§ **DIRECTIONS FOR THIS TASK**: In the material below, begin at the line that has "C4: 10pF (GND, N_19) -> 22pF (GND, N_19)", stop after the line that has "R2: none -> 3.3k (N_2, N_3)", and transcribe those lines exactly, without pictures.

§ **DATA FOR REVIEW**:
┌──
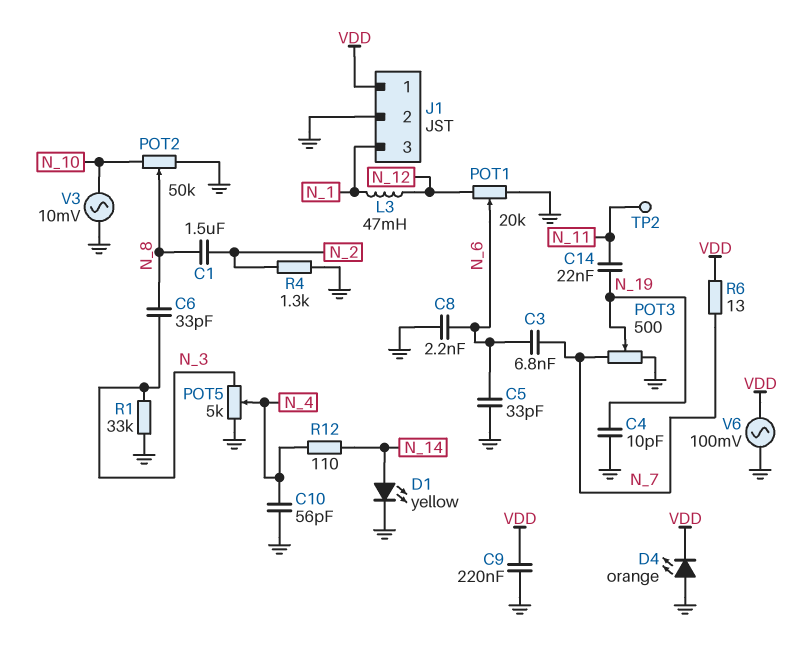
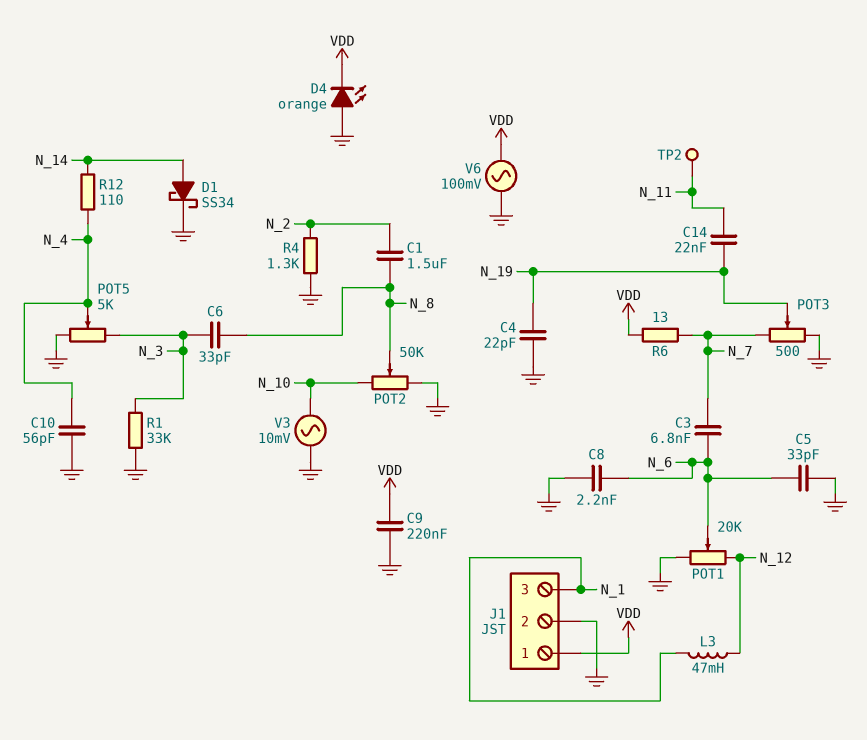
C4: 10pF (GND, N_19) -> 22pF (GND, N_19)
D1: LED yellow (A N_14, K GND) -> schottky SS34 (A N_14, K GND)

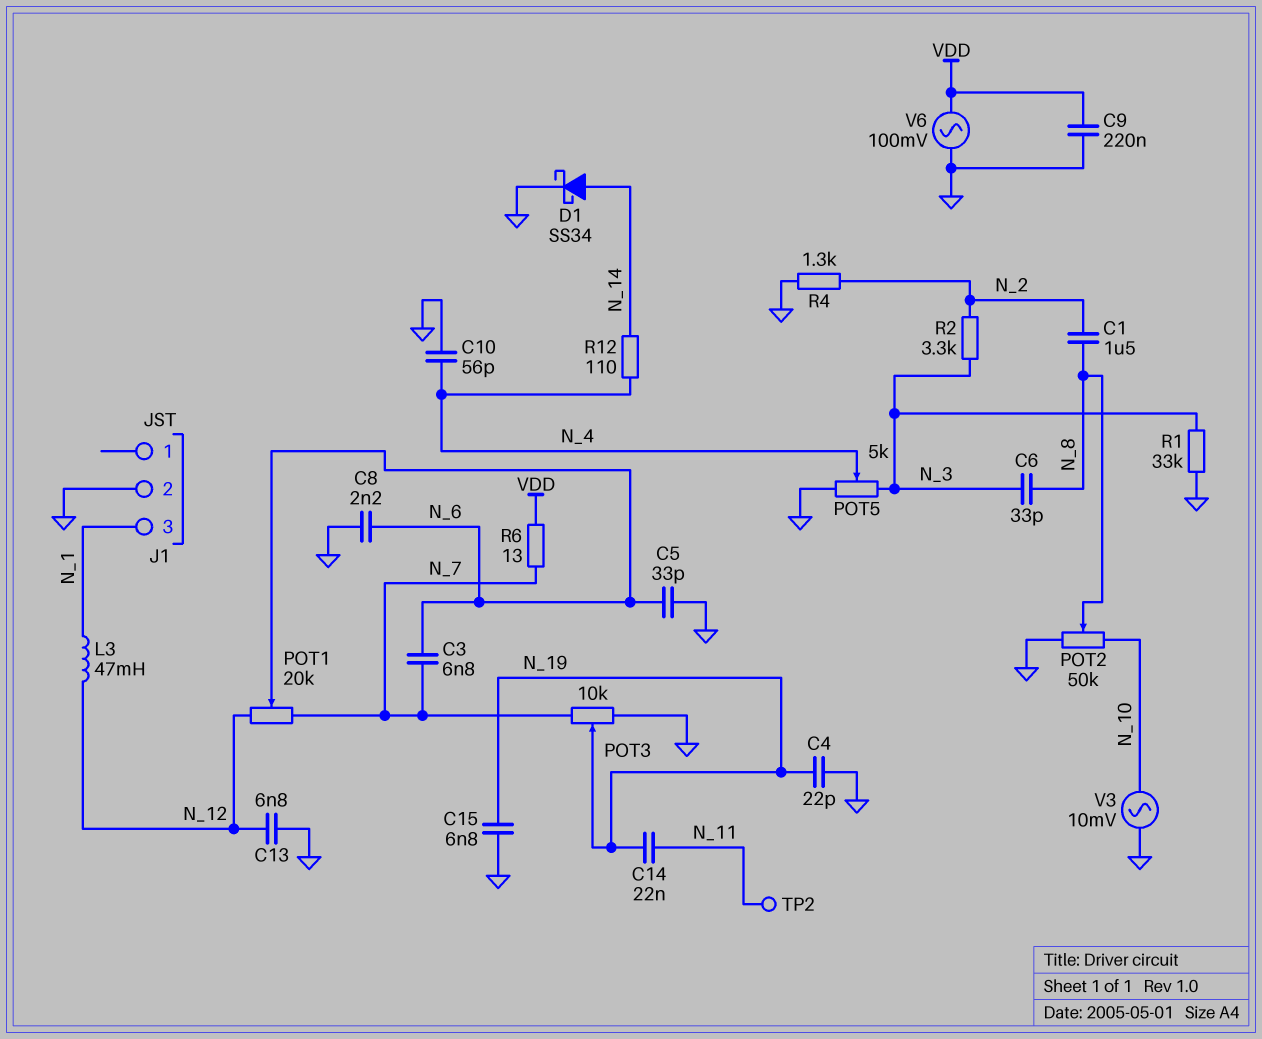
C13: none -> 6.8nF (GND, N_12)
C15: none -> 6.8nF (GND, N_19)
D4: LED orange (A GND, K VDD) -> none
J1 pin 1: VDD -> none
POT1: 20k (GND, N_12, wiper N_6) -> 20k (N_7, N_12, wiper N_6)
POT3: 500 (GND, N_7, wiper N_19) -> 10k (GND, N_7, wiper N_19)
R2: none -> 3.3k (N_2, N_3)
└──
┌──
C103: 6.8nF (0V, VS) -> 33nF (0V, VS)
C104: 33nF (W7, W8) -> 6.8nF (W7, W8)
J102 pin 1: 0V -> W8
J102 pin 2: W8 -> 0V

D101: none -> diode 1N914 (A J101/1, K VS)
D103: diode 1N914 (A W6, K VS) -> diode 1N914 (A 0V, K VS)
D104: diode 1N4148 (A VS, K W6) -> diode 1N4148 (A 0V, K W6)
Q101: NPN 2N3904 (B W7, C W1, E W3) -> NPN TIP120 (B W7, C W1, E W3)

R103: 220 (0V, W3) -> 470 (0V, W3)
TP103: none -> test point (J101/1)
└──
┌──
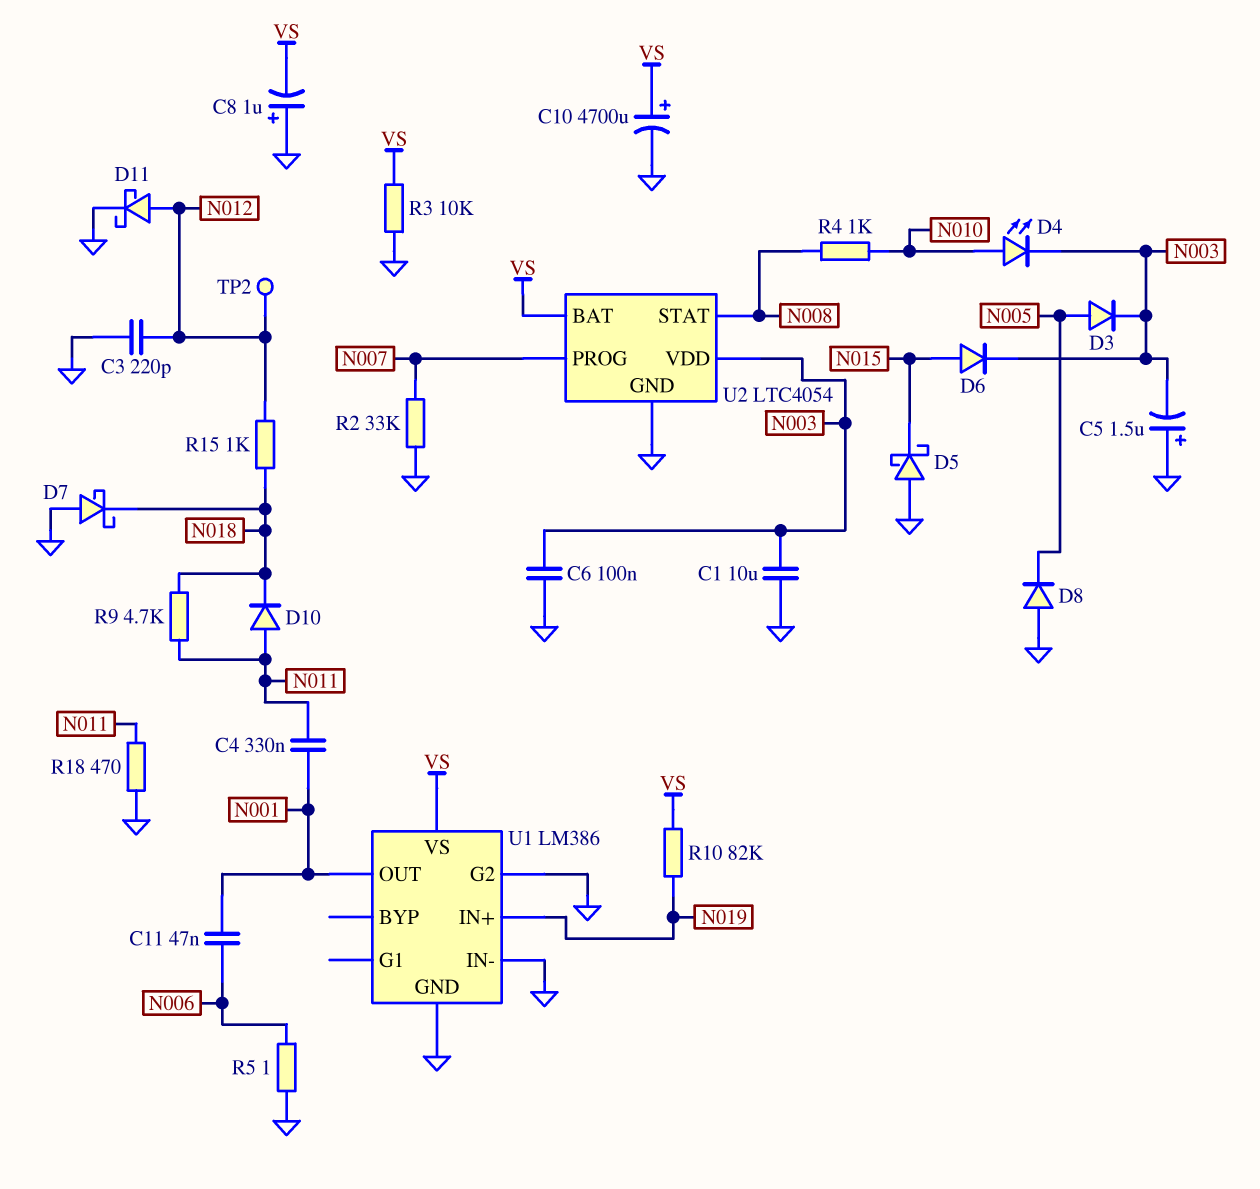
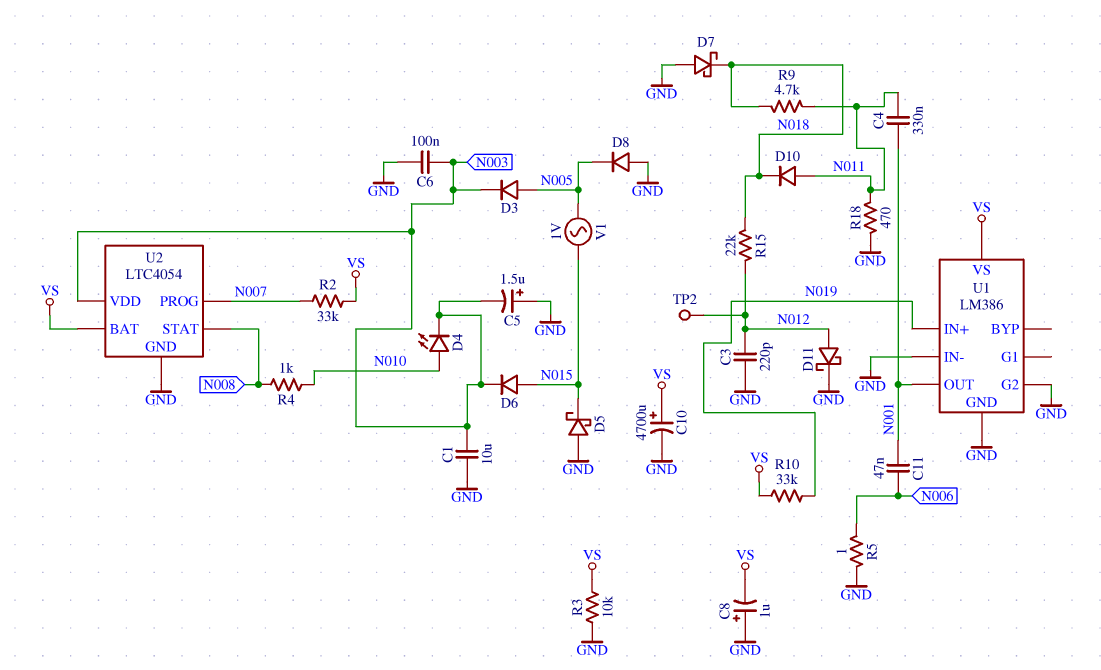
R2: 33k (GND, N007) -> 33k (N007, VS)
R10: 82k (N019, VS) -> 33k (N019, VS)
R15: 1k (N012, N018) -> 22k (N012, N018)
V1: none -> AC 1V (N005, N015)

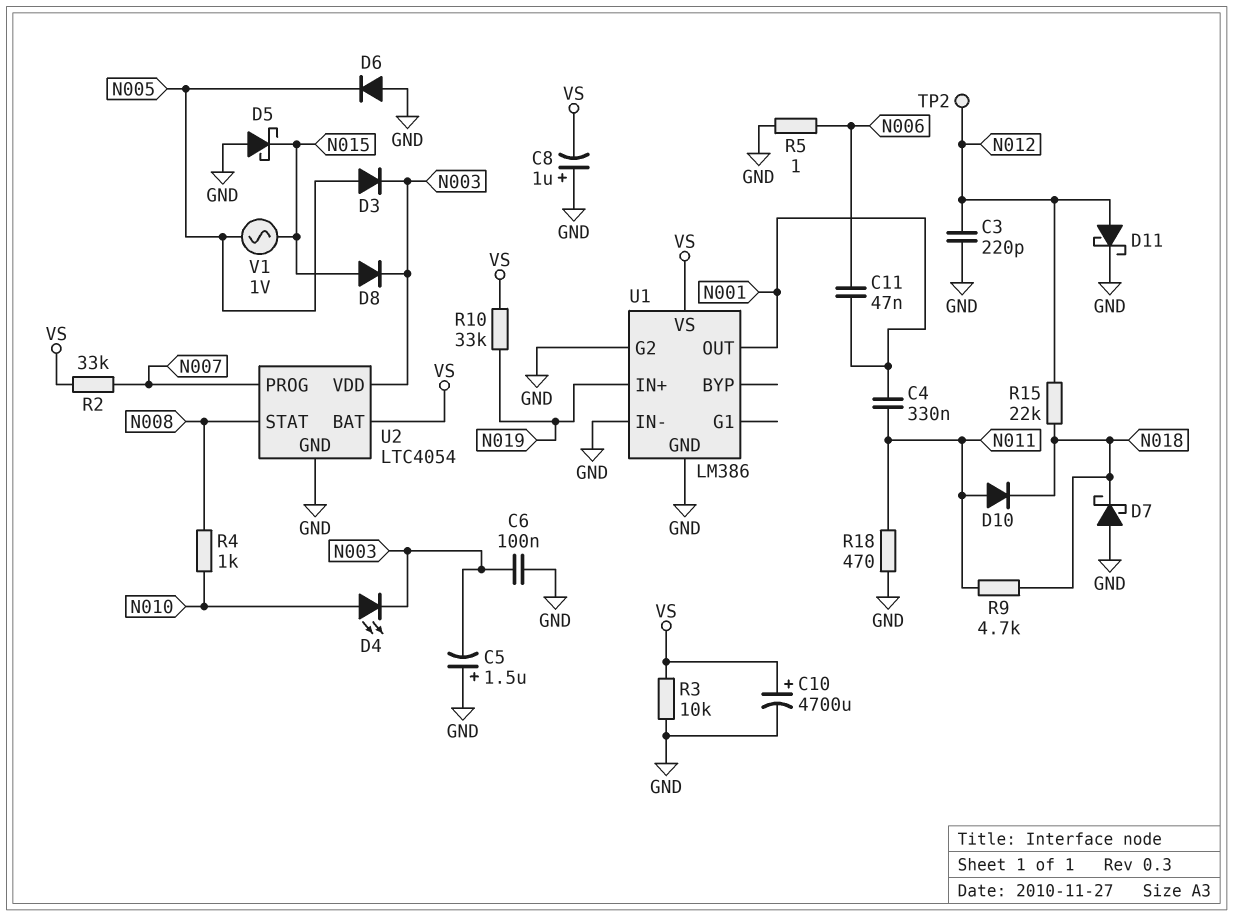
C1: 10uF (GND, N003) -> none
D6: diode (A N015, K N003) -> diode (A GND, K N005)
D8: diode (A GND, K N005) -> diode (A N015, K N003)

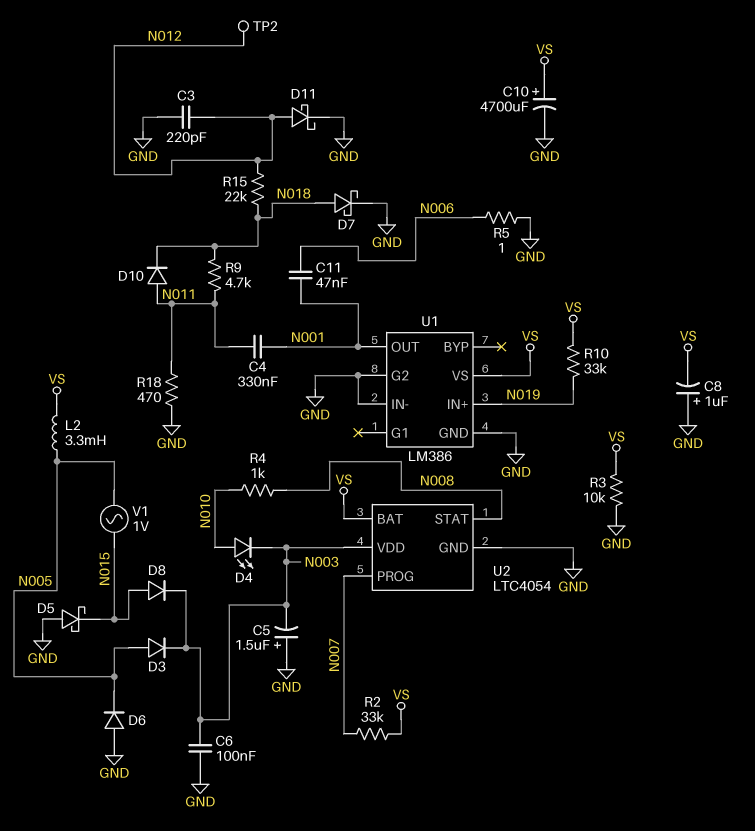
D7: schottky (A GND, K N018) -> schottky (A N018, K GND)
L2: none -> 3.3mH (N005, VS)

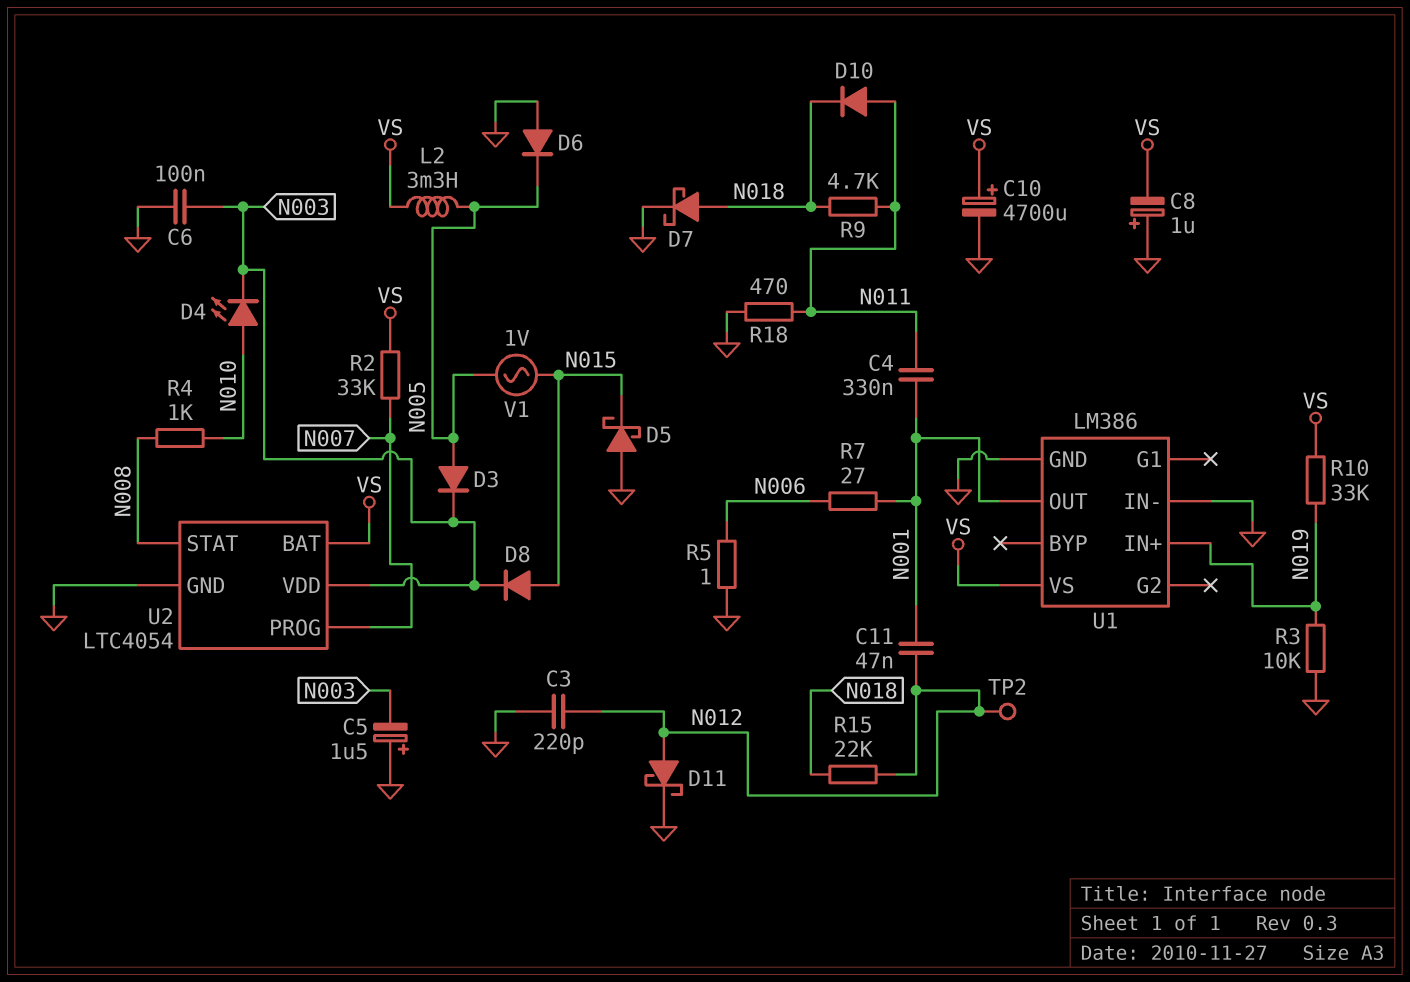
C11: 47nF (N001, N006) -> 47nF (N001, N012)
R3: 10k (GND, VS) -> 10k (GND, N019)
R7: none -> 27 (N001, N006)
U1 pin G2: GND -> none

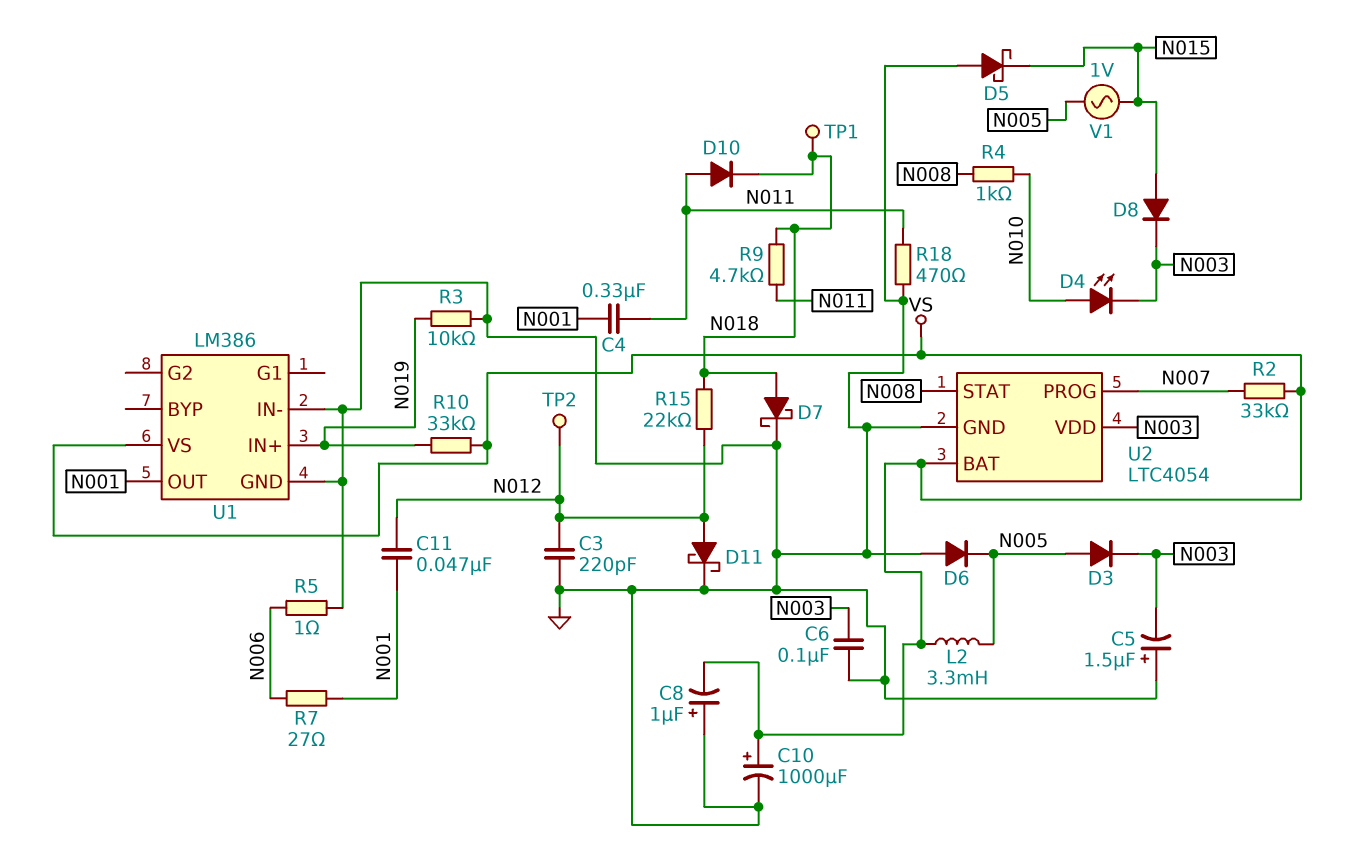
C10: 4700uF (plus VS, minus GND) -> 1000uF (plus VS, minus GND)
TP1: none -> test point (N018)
└──
§ **THE COMPLETED TASK**:
C4: 10pF (GND, N_19) -> 22pF (GND, N_19)
D1: LED yellow (A N_14, K GND) -> schottky SS34 (A N_14, K GND)

C13: none -> 6.8nF (GND, N_12)
C15: none -> 6.8nF (GND, N_19)
D4: LED orange (A GND, K VDD) -> none
J1 pin 1: VDD -> none
POT1: 20k (GND, N_12, wiper N_6) -> 20k (N_7, N_12, wiper N_6)
POT3: 500 (GND, N_7, wiper N_19) -> 10k (GND, N_7, wiper N_19)
R2: none -> 3.3k (N_2, N_3)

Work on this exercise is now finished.